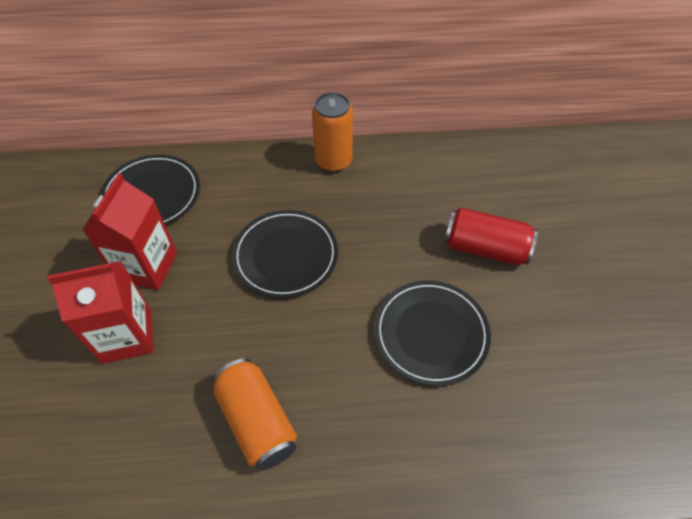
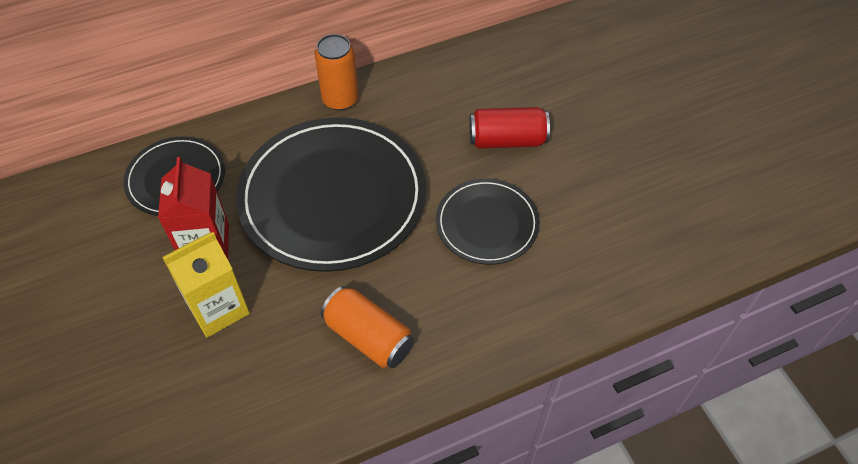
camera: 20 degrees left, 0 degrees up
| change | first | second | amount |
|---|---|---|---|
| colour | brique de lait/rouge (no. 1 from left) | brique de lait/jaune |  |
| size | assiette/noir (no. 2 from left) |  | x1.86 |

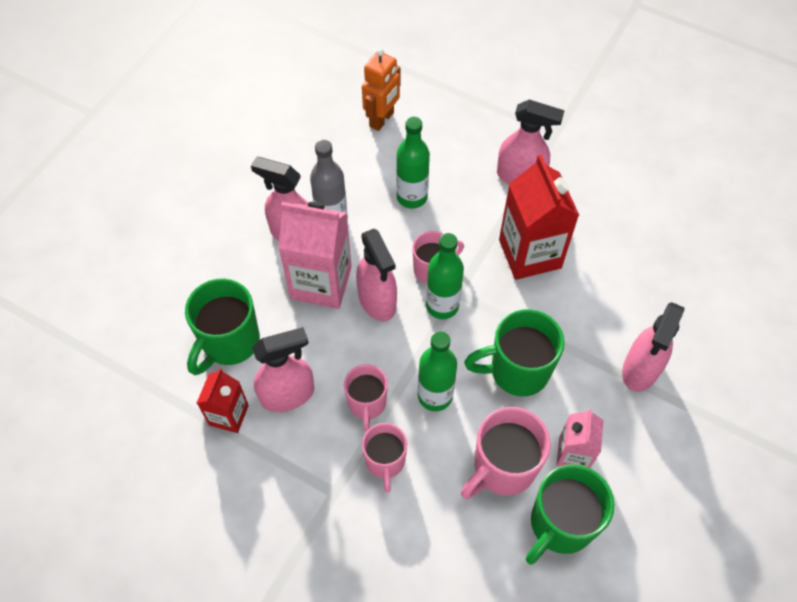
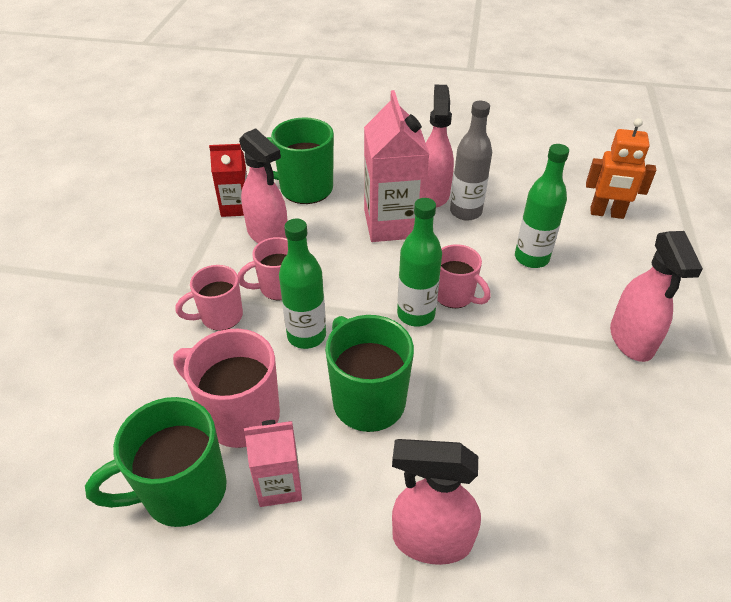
camera: 70 degrees right, 15 degrees down
| change | first | second | amount |
|---|---|---|---|
| missing | vaporisateur/rose (no. 3 from left) |  |  |
| missing | brique de lait/rouge (no. 2 from left) |  |  |
| spun | tasse/vert (no. 3 from left in the first image) | tasse/vert (no. 1 from left) | 45 degrees counterclockwise |

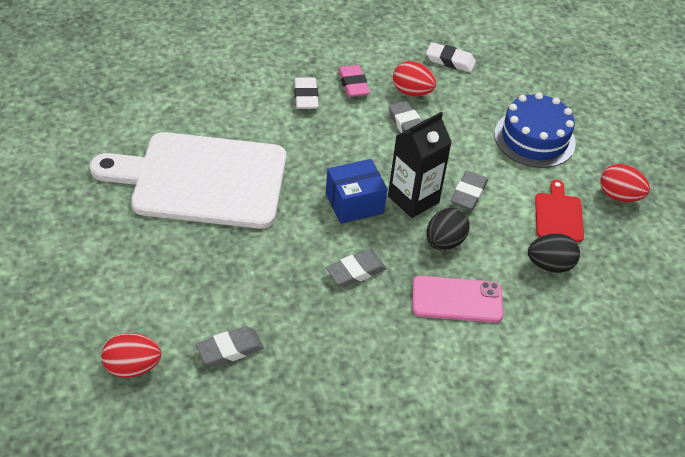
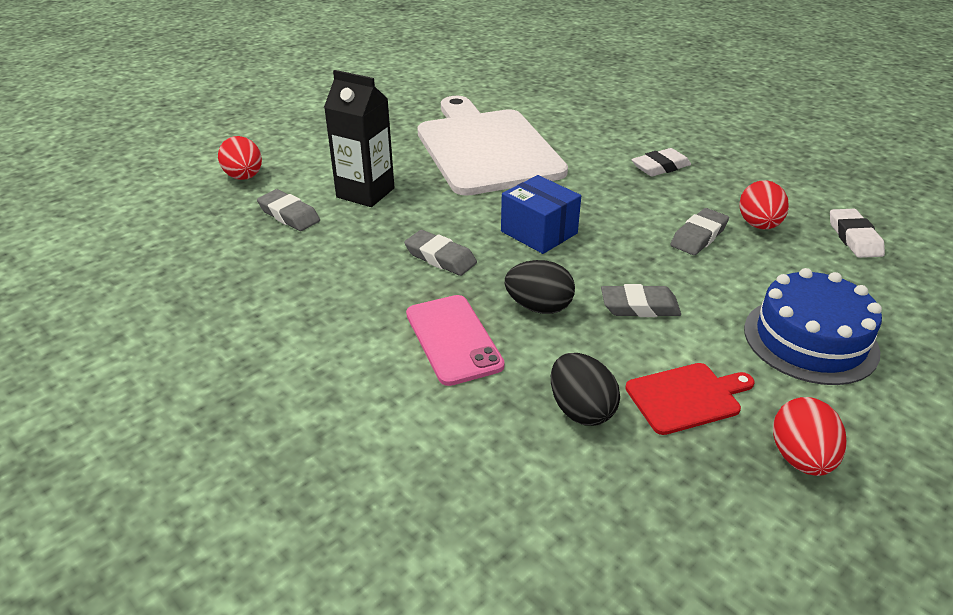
camera: 70 degrees right, 10 degrees down
| change | first | second | amount |
|---|---|---|---|
| missing | gomme/rose |  |  |
| relocated | brique de lait/noir |  |  |

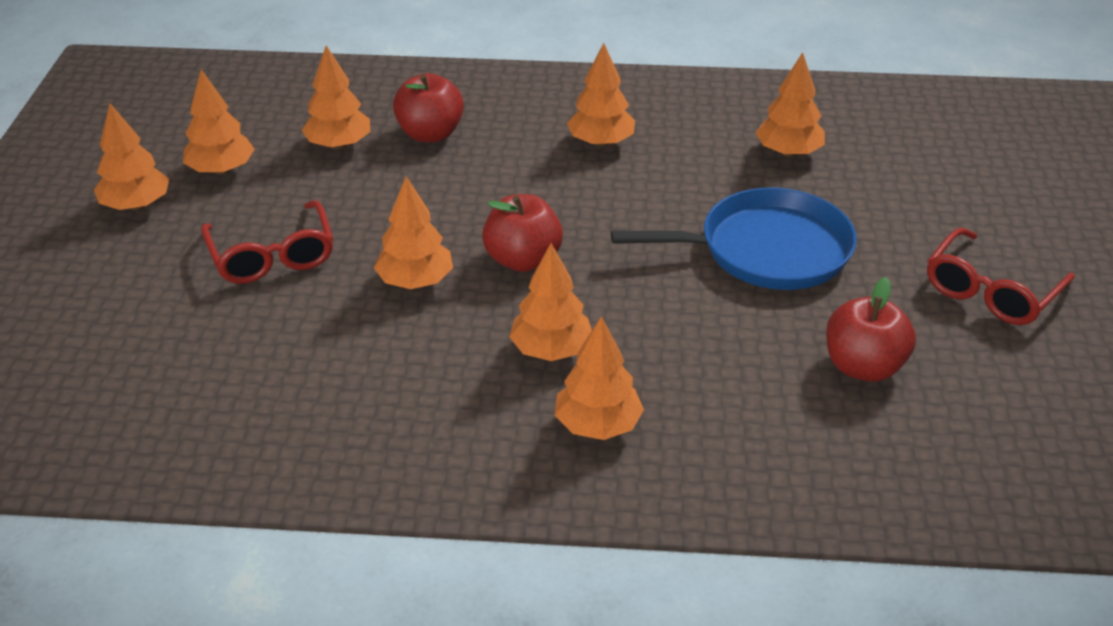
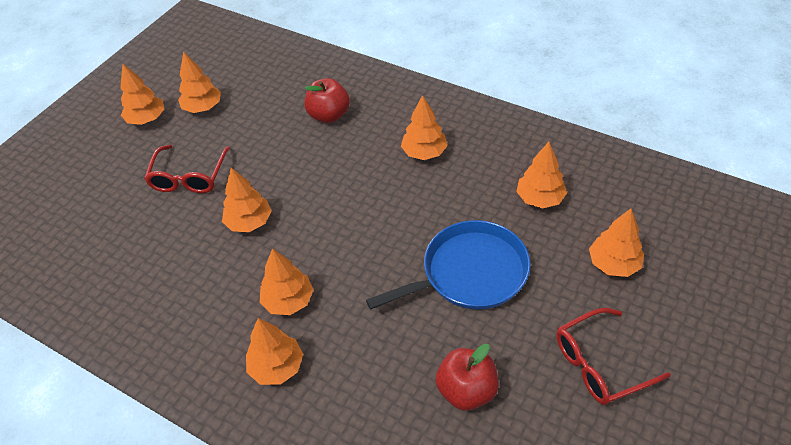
camera: 30 degrees right, 10 degrees up
| change | first | second | amount |
|---|---|---|---|
| missing | pomme/rouge (no. 2 from left) |  |  |
| relocated | arbre/orange (no. 3 from left in the first image) | arbre/orange (no. 8 from left) |  |
| spun | poêle/bleu |  | 45 degrees counterclockwise |

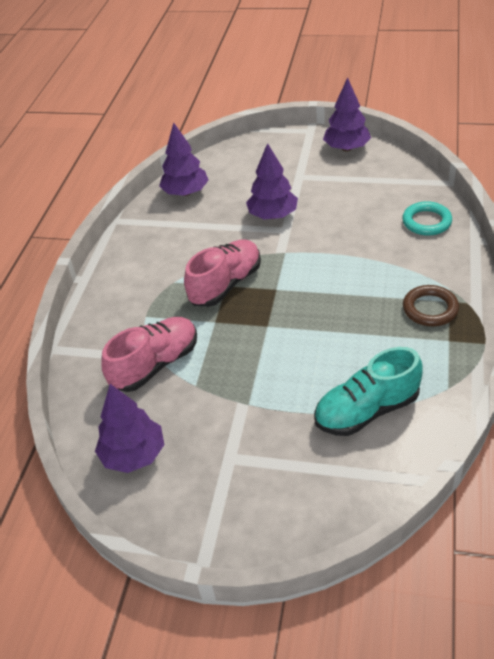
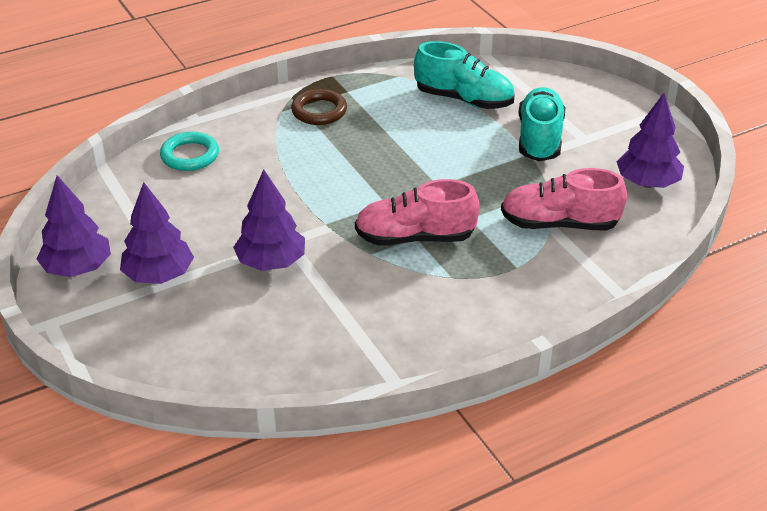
camera: 135 degrees left, 5 degrees down
| change | first | second | amount |
|---|---|---|---|
| appeared |  | chaussure/turquoise (no. 2 from left) |  |
| relocated | arbre/violet (no. 2 from left) |  |  |

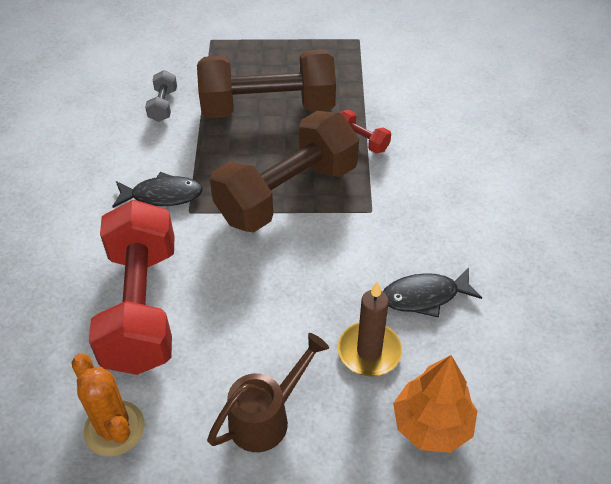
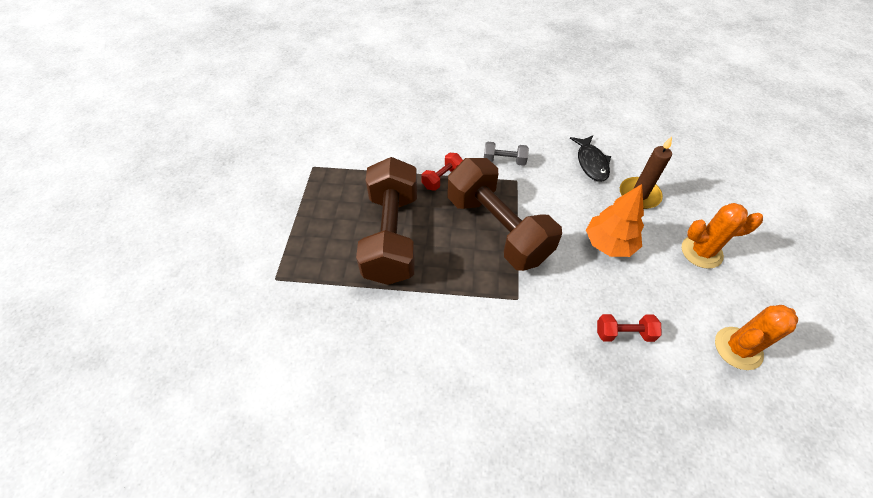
camera: 85 degrees left, 5 degrees up
| change | first | second | amount |
|---|---|---|---|
| missing | poisson/noir (no. 1 from left) |  |  |
| relocated | haltère/gris |  |  |
| relocated | arbre/orange |  |  |
| exchanged | arrosoir/marron | cactus/orange (no. 1 from left) |  |
| size | haltère/rouge (no. 1 from left in the first image) | haltère/rouge (no. 2 from left) | x0.41 |

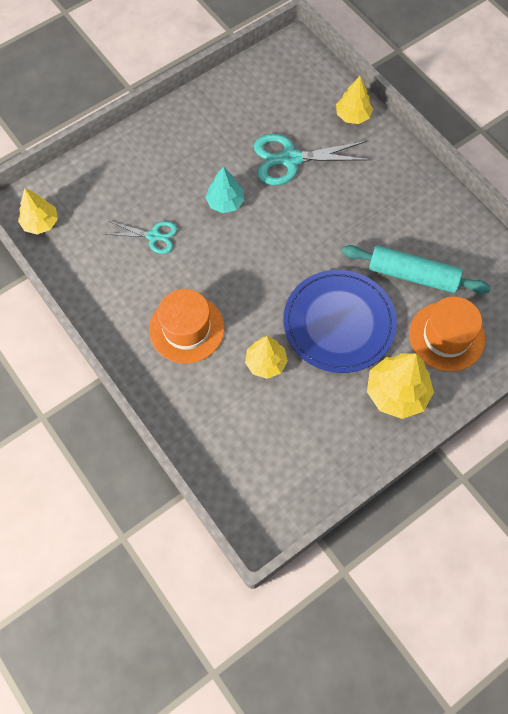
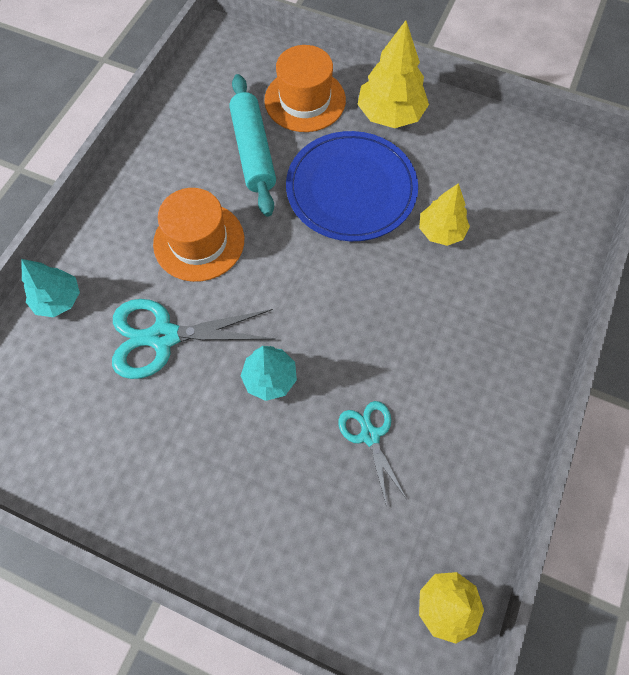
camera: 120 degrees left, 0 degrees up
| change | first | second | amount |
|---|---|---|---|
| relocated | chapeau/orange (no. 1 from left) |  |  |
| colour | arbre/jaune (no. 3 from left) | arbre/turquoise (no. 1 from left) |  |
| spun | ciseaux/turquoise (no. 2 from left in the first image) | ciseaux/turquoise (no. 1 from left) | 120 degrees clockwise |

WHAT IS BEING ASKED
Drop every picture, then write out the remaining entries above exactly as they appear.

EXERCISE OUTPUT
camera: 20 degrees left, 0 degrees up
| change | first | second | amount |
|---|---|---|---|
| colour | brique de lait/rouge (no. 1 from left) | brique de lait/jaune |  |
| size | assiette/noir (no. 2 from left) |  | x1.86 |

camera: 70 degrees right, 15 degrees down
| change | first | second | amount |
|---|---|---|---|
| missing | vaporisateur/rose (no. 3 from left) |  |  |
| missing | brique de lait/rouge (no. 2 from left) |  |  |
| spun | tasse/vert (no. 3 from left in the first image) | tasse/vert (no. 1 from left) | 45 degrees counterclockwise |

camera: 70 degrees right, 10 degrees down
| change | first | second | amount |
|---|---|---|---|
| missing | gomme/rose |  |  |
| relocated | brique de lait/noir |  |  |

camera: 30 degrees right, 10 degrees up
| change | first | second | amount |
|---|---|---|---|
| missing | pomme/rouge (no. 2 from left) |  |  |
| relocated | arbre/orange (no. 3 from left in the first image) | arbre/orange (no. 8 from left) |  |
| spun | poêle/bleu |  | 45 degrees counterclockwise |

camera: 135 degrees left, 5 degrees down
| change | first | second | amount |
|---|---|---|---|
| appeared |  | chaussure/turquoise (no. 2 from left) |  |
| relocated | arbre/violet (no. 2 from left) |  |  |

camera: 85 degrees left, 5 degrees up
| change | first | second | amount |
|---|---|---|---|
| missing | poisson/noir (no. 1 from left) |  |  |
| relocated | haltère/gris |  |  |
| relocated | arbre/orange |  |  |
| exchanged | arrosoir/marron | cactus/orange (no. 1 from left) |  |
| size | haltère/rouge (no. 1 from left in the first image) | haltère/rouge (no. 2 from left) | x0.41 |

camera: 120 degrees left, 0 degrees up
| change | first | second | amount |
|---|---|---|---|
| relocated | chapeau/orange (no. 1 from left) |  |  |
| colour | arbre/jaune (no. 3 from left) | arbre/turquoise (no. 1 from left) |  |
| spun | ciseaux/turquoise (no. 2 from left in the first image) | ciseaux/turquoise (no. 1 from left) | 120 degrees clockwise |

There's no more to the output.